Look below for the lines from the one with "brown triangle: (67, 67) -> (87, 68), moved" to the one with "cyan cross: (45, 76) -> (40, 77), moved", and copy exactly those lines, both ends included.

Exercise inputs:
#####

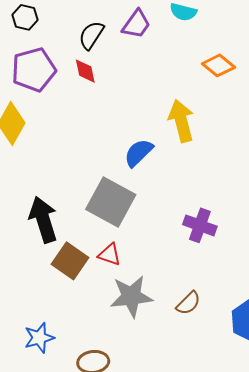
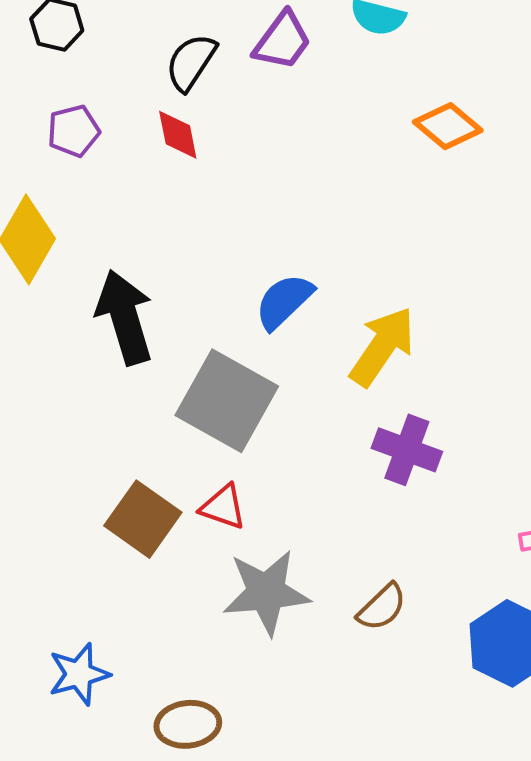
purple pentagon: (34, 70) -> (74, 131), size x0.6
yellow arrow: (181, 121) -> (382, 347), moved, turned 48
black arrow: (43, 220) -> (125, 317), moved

#####

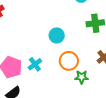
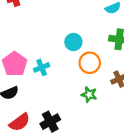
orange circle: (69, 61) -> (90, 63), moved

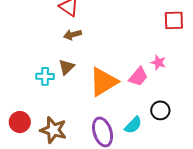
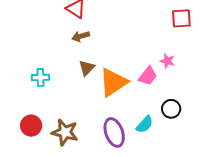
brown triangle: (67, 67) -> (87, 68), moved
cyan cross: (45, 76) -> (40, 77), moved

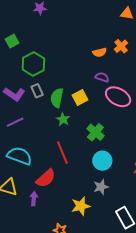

#####

Output of the exercise:
brown triangle: (67, 67) -> (87, 68), moved
cyan cross: (45, 76) -> (40, 77), moved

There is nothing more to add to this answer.